[Data listing Boundary: Start]

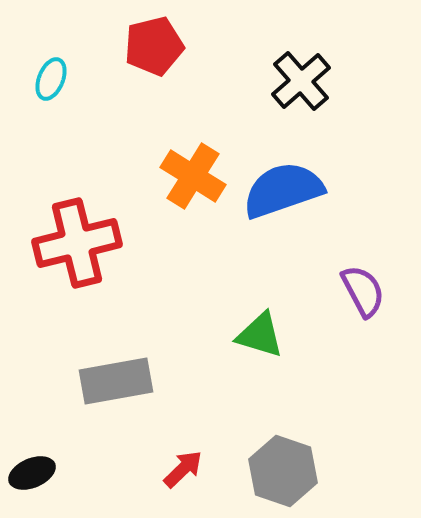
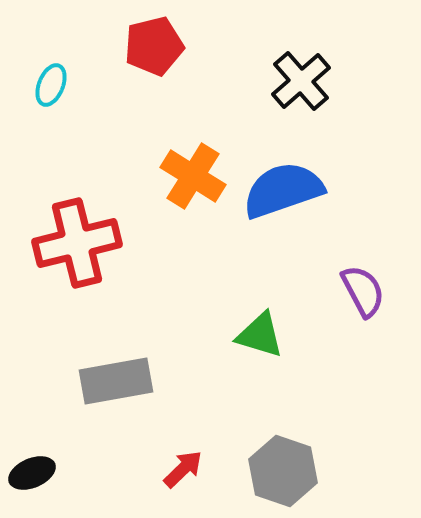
cyan ellipse: moved 6 px down
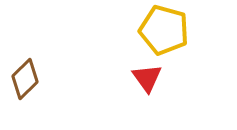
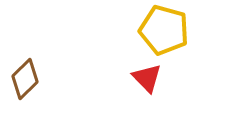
red triangle: rotated 8 degrees counterclockwise
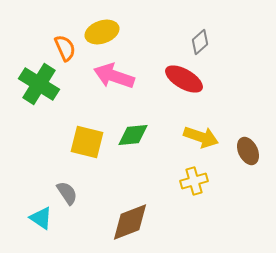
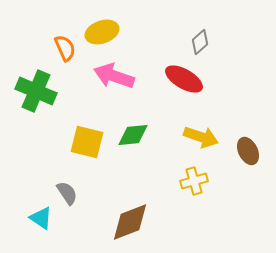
green cross: moved 3 px left, 7 px down; rotated 9 degrees counterclockwise
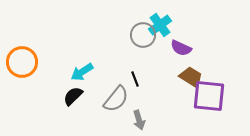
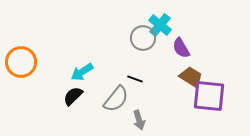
cyan cross: rotated 15 degrees counterclockwise
gray circle: moved 3 px down
purple semicircle: rotated 35 degrees clockwise
orange circle: moved 1 px left
black line: rotated 49 degrees counterclockwise
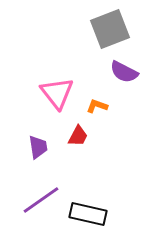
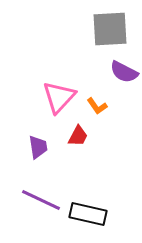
gray square: rotated 18 degrees clockwise
pink triangle: moved 2 px right, 4 px down; rotated 21 degrees clockwise
orange L-shape: rotated 145 degrees counterclockwise
purple line: rotated 60 degrees clockwise
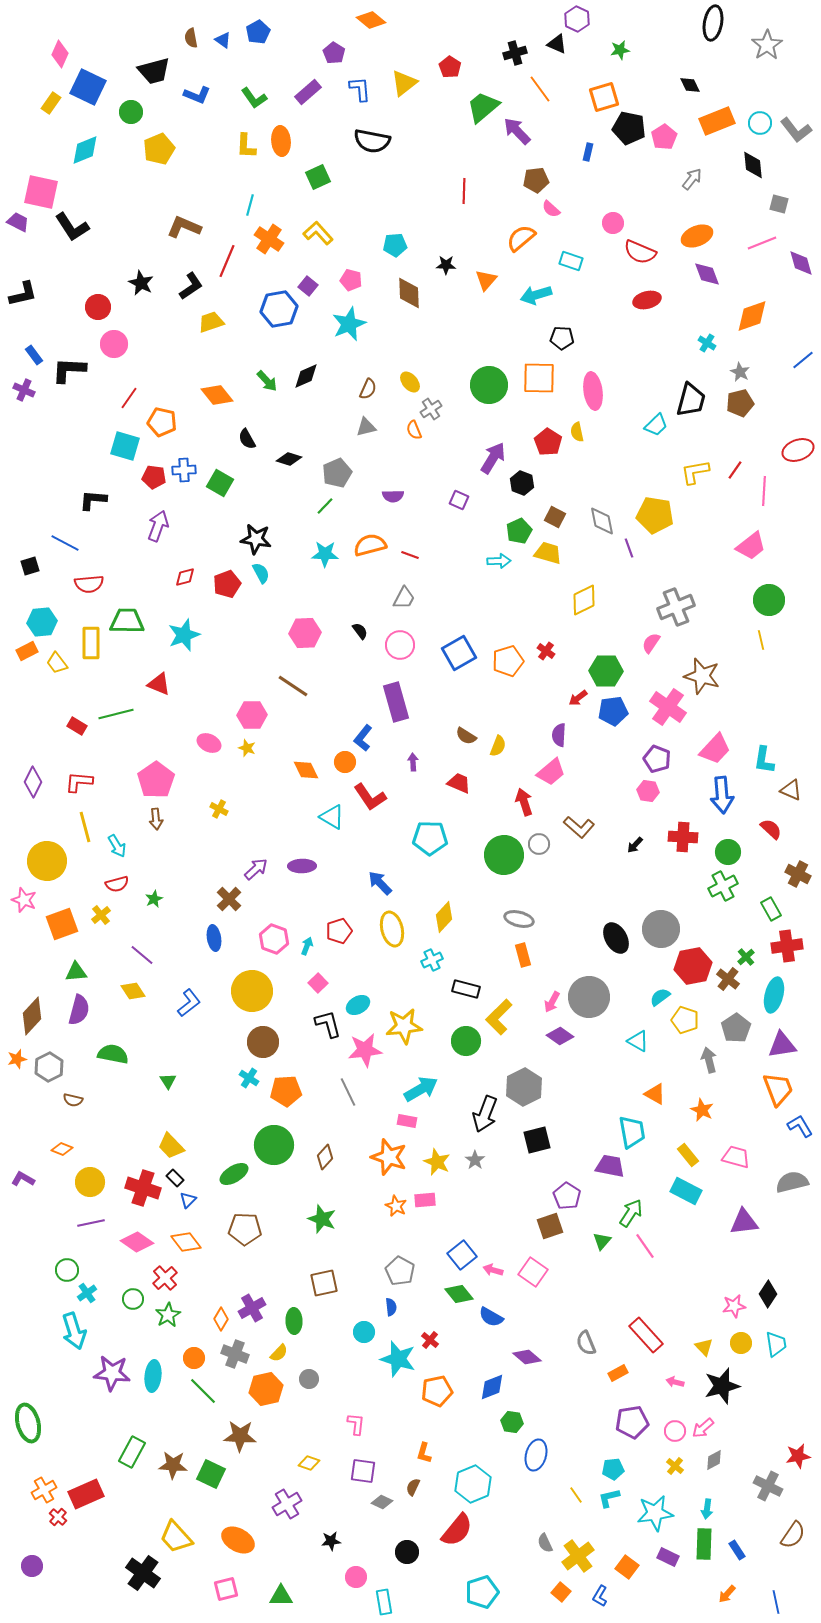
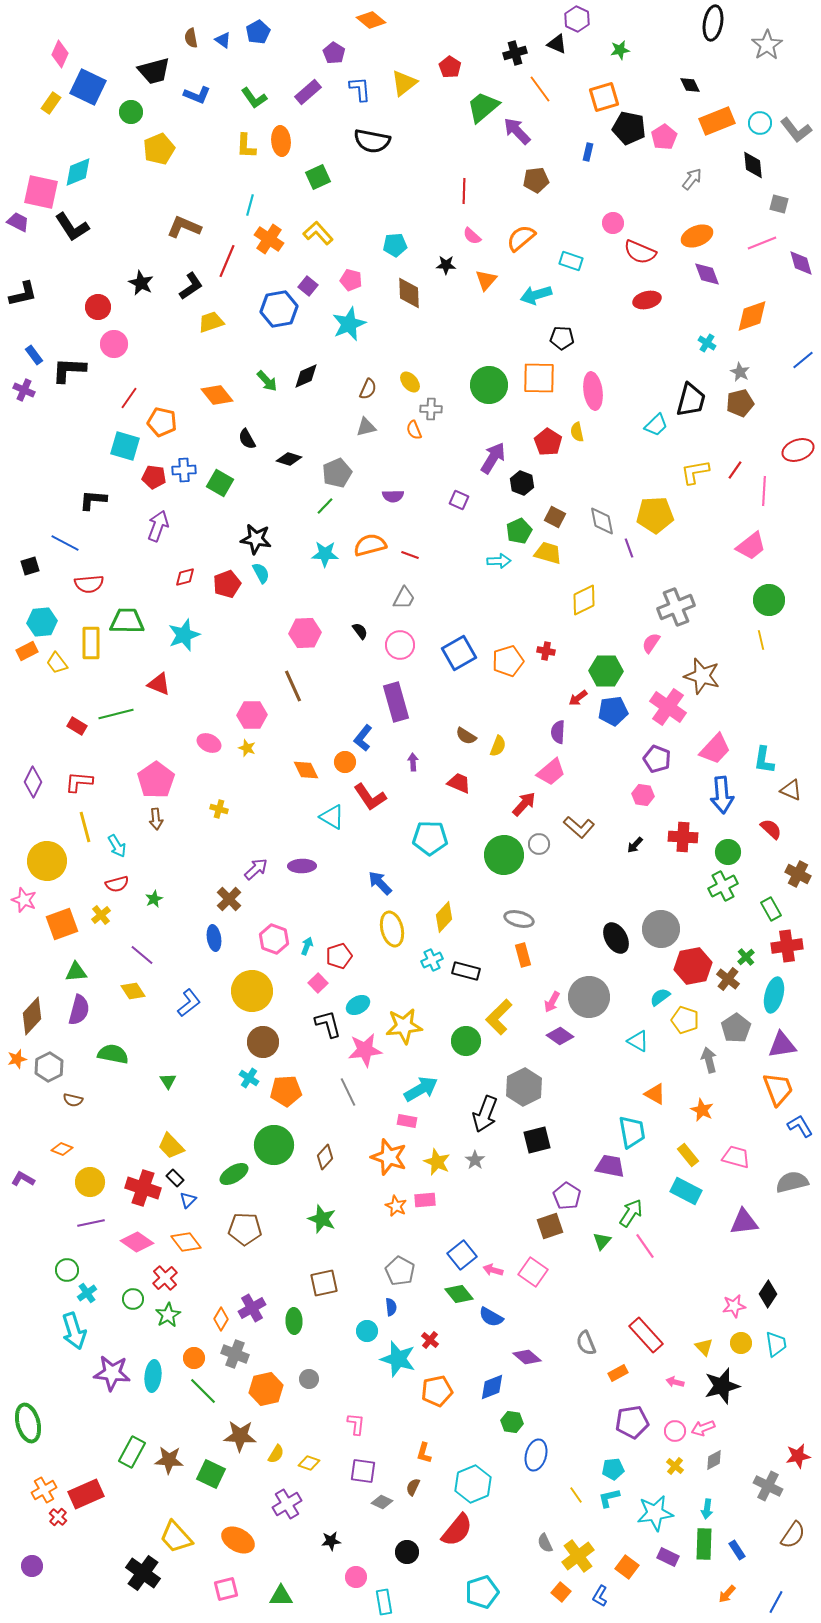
cyan diamond at (85, 150): moved 7 px left, 22 px down
pink semicircle at (551, 209): moved 79 px left, 27 px down
gray cross at (431, 409): rotated 35 degrees clockwise
yellow pentagon at (655, 515): rotated 12 degrees counterclockwise
red cross at (546, 651): rotated 24 degrees counterclockwise
brown line at (293, 686): rotated 32 degrees clockwise
purple semicircle at (559, 735): moved 1 px left, 3 px up
pink hexagon at (648, 791): moved 5 px left, 4 px down
red arrow at (524, 802): moved 2 px down; rotated 60 degrees clockwise
yellow cross at (219, 809): rotated 12 degrees counterclockwise
red pentagon at (339, 931): moved 25 px down
black rectangle at (466, 989): moved 18 px up
cyan circle at (364, 1332): moved 3 px right, 1 px up
yellow semicircle at (279, 1353): moved 3 px left, 101 px down; rotated 12 degrees counterclockwise
pink arrow at (703, 1428): rotated 20 degrees clockwise
brown star at (173, 1465): moved 4 px left, 5 px up
blue line at (776, 1602): rotated 40 degrees clockwise
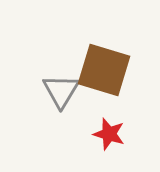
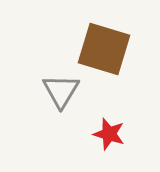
brown square: moved 21 px up
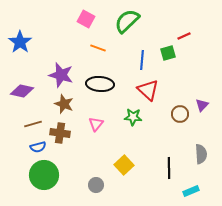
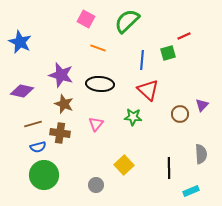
blue star: rotated 10 degrees counterclockwise
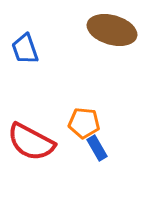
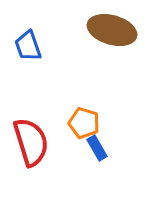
blue trapezoid: moved 3 px right, 3 px up
orange pentagon: rotated 12 degrees clockwise
red semicircle: rotated 135 degrees counterclockwise
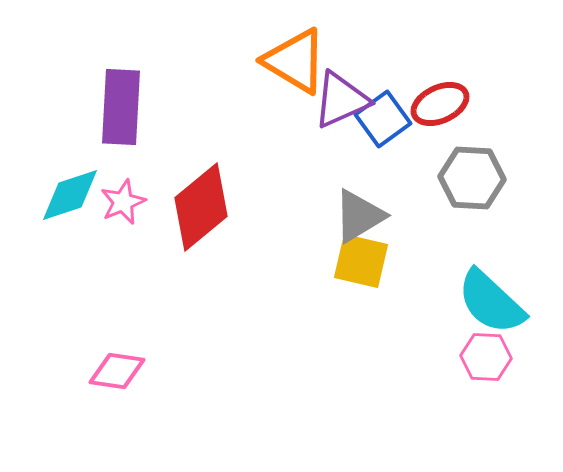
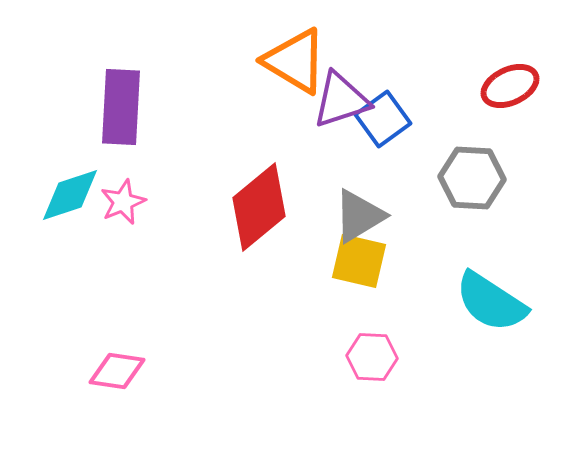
purple triangle: rotated 6 degrees clockwise
red ellipse: moved 70 px right, 18 px up
red diamond: moved 58 px right
yellow square: moved 2 px left
cyan semicircle: rotated 10 degrees counterclockwise
pink hexagon: moved 114 px left
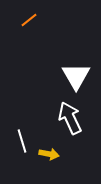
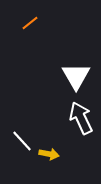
orange line: moved 1 px right, 3 px down
white arrow: moved 11 px right
white line: rotated 25 degrees counterclockwise
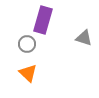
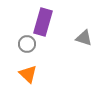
purple rectangle: moved 2 px down
orange triangle: moved 1 px down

[Data listing Boundary: End]

> _What you need to do_
Omitting all pictures, give the preceding listing again exactly.

> _Written solution_
cyan ellipse: moved 6 px down
red triangle: rotated 8 degrees counterclockwise
green cross: moved 3 px left, 7 px down; rotated 9 degrees counterclockwise
cyan cross: rotated 15 degrees counterclockwise
gray circle: moved 3 px down
purple semicircle: rotated 35 degrees clockwise
orange circle: moved 1 px left
black line: rotated 49 degrees counterclockwise
gray square: rotated 18 degrees clockwise
pink triangle: moved 2 px right, 4 px down; rotated 21 degrees clockwise
orange L-shape: rotated 145 degrees counterclockwise
purple line: rotated 60 degrees clockwise
cyan diamond at (85, 150): moved 7 px left, 22 px down
pink semicircle at (551, 209): moved 79 px left, 27 px down
gray cross at (431, 409): rotated 35 degrees clockwise
yellow pentagon at (655, 515): rotated 12 degrees counterclockwise
red cross at (546, 651): rotated 24 degrees counterclockwise
brown line at (293, 686): rotated 32 degrees clockwise
purple semicircle at (559, 735): moved 1 px left, 3 px up
pink hexagon at (648, 791): moved 5 px left, 4 px down
red arrow at (524, 802): moved 2 px down; rotated 60 degrees clockwise
yellow cross at (219, 809): rotated 12 degrees counterclockwise
red pentagon at (339, 931): moved 25 px down
black rectangle at (466, 989): moved 18 px up
cyan circle at (364, 1332): moved 3 px right, 1 px up
yellow semicircle at (279, 1353): moved 3 px left, 101 px down; rotated 12 degrees counterclockwise
pink arrow at (703, 1428): rotated 20 degrees clockwise
brown star at (173, 1465): moved 4 px left, 5 px up
blue line at (776, 1602): rotated 40 degrees clockwise
brown square: moved 21 px up
blue star: rotated 10 degrees counterclockwise
blue trapezoid: moved 3 px right, 3 px up
orange pentagon: rotated 12 degrees clockwise
red semicircle: rotated 135 degrees counterclockwise
purple triangle: rotated 6 degrees clockwise
red ellipse: moved 70 px right, 18 px up
red diamond: moved 58 px right
yellow square: moved 2 px left
cyan semicircle: rotated 10 degrees counterclockwise
pink hexagon: moved 114 px left
orange line: moved 1 px right, 3 px down
white arrow: moved 11 px right
white line: rotated 25 degrees counterclockwise
purple rectangle: moved 2 px down
orange triangle: moved 1 px down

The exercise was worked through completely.